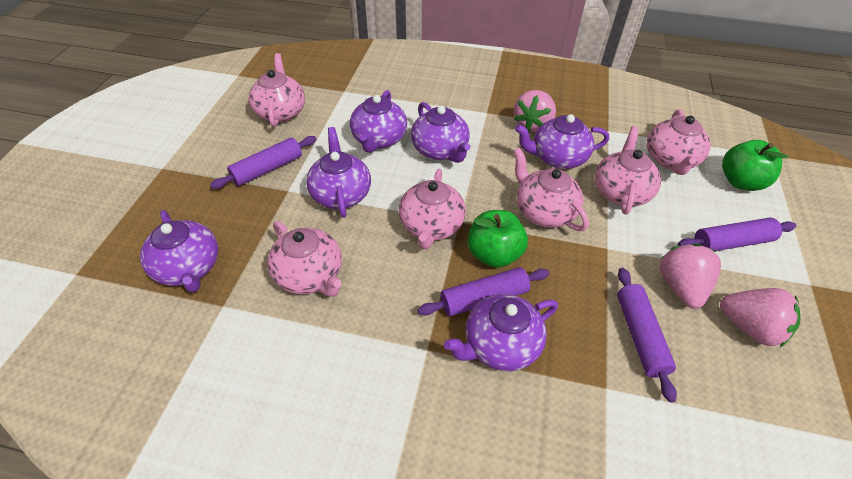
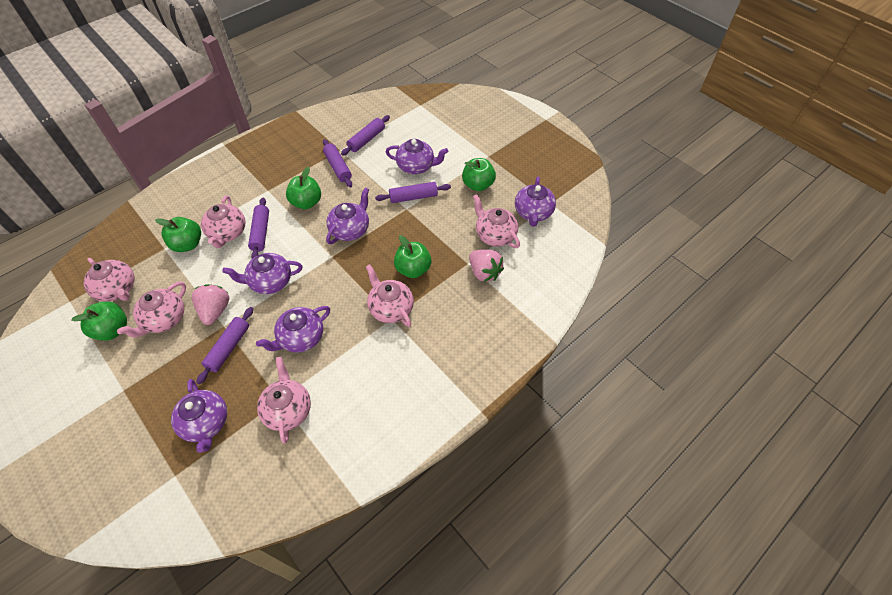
green apple: 2 -> 5
pink strawberry: 3 -> 2
purple rolling pin: 4 -> 5

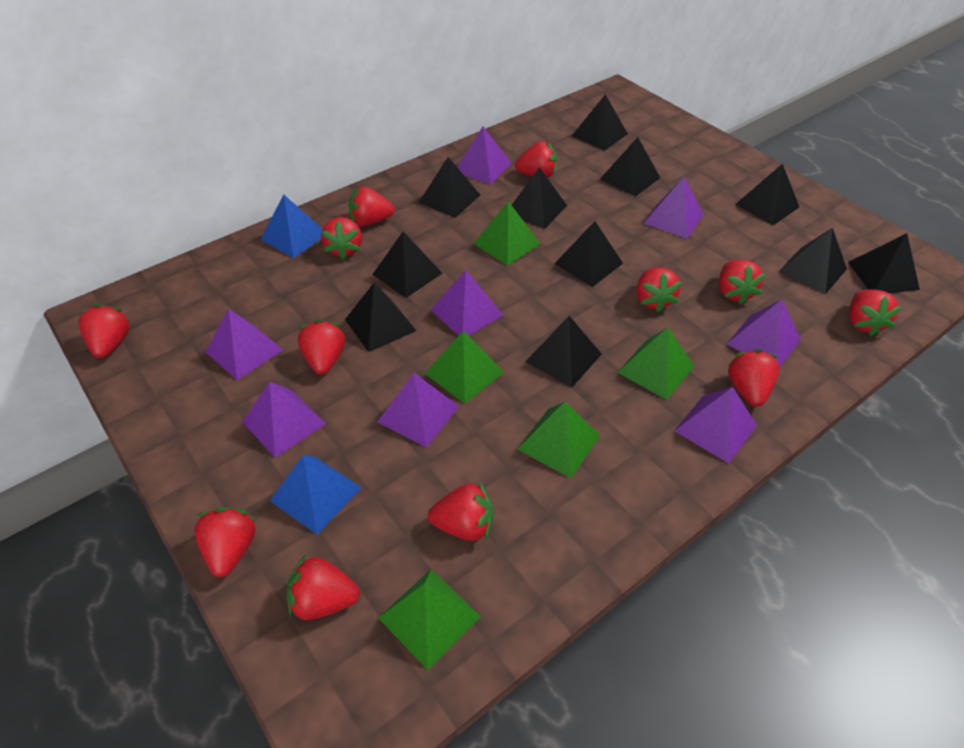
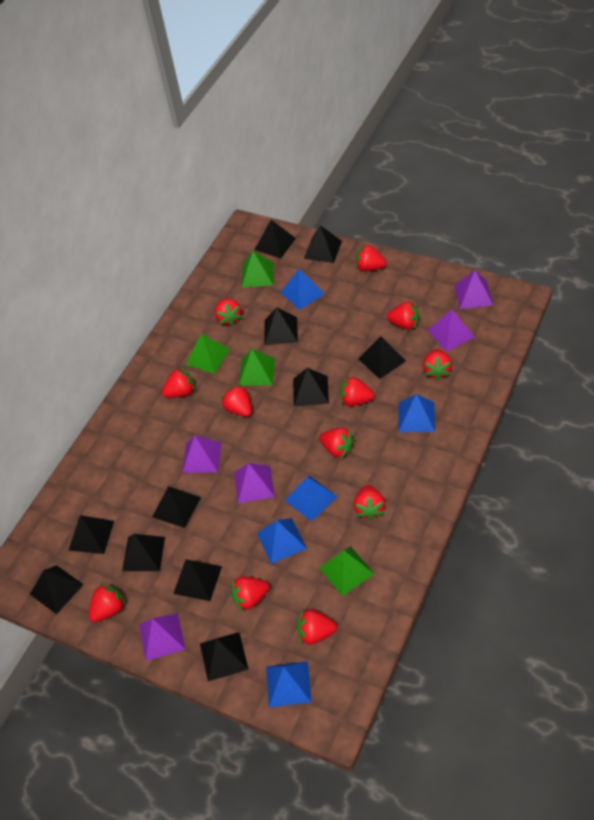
blue pyramid: 2 -> 5
green pyramid: 5 -> 4
purple pyramid: 8 -> 5

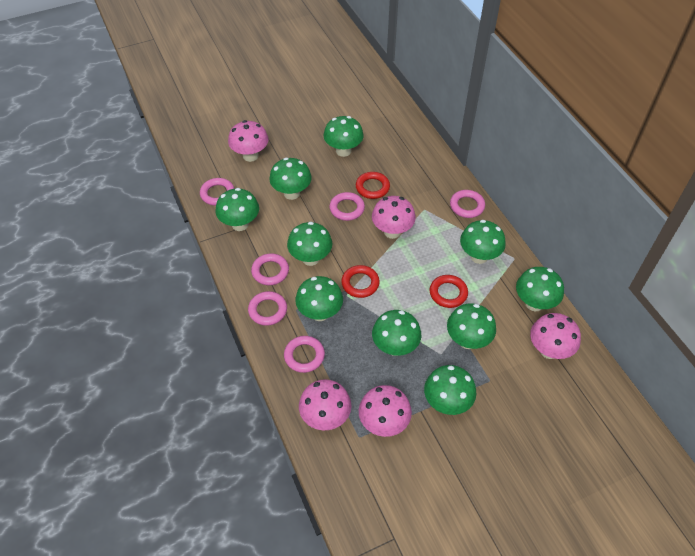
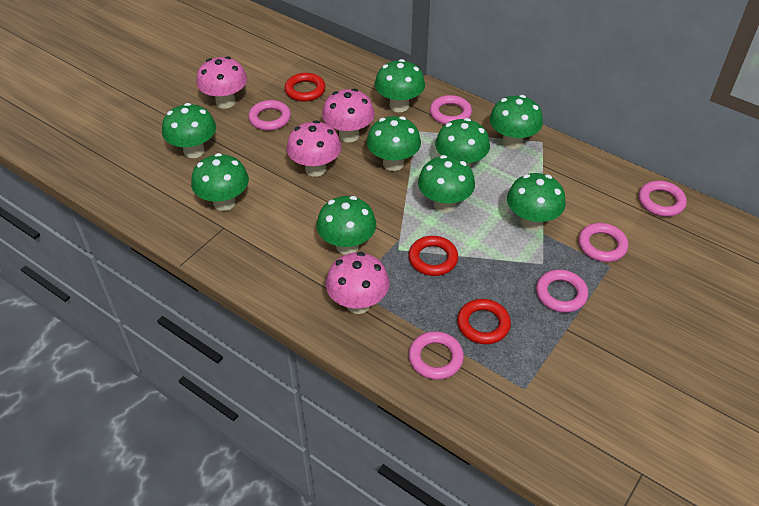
green mushroom: 10 -> 9
pink mushroom: 5 -> 4

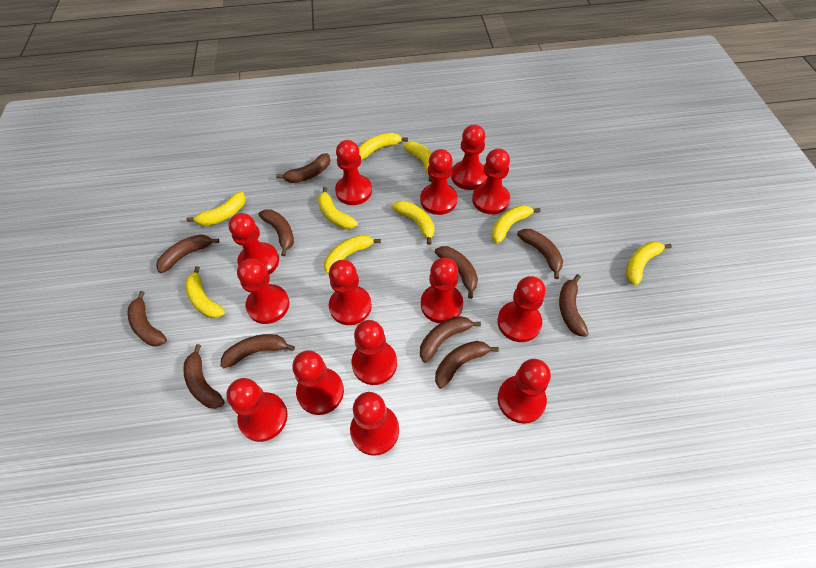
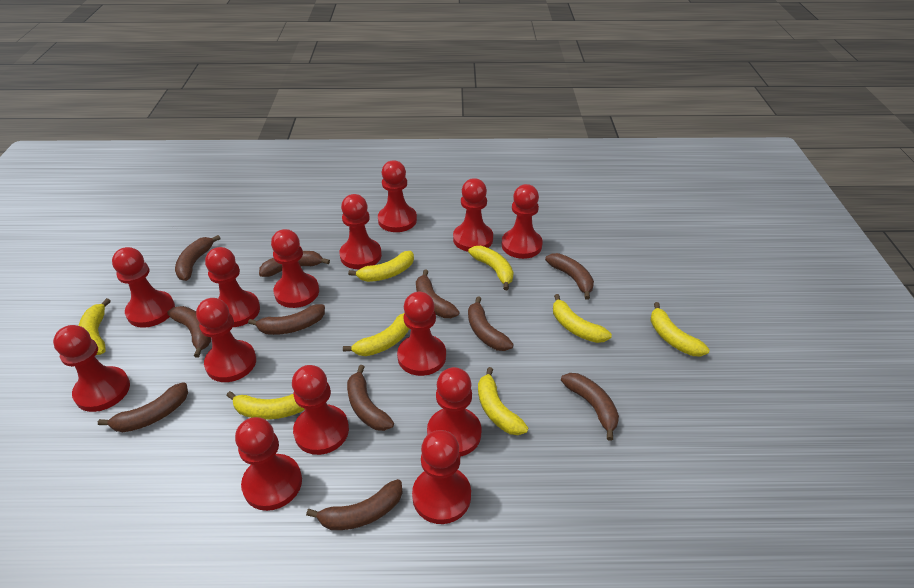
yellow banana: 9 -> 8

| Prompt |
The required result is an exact copy of the lines from the line containing "green mushroom: 10 -> 9" through the end of the entries, with every picture left out.

| Exercise solution |
green mushroom: 10 -> 9
pink mushroom: 5 -> 4

yellow banana: 9 -> 8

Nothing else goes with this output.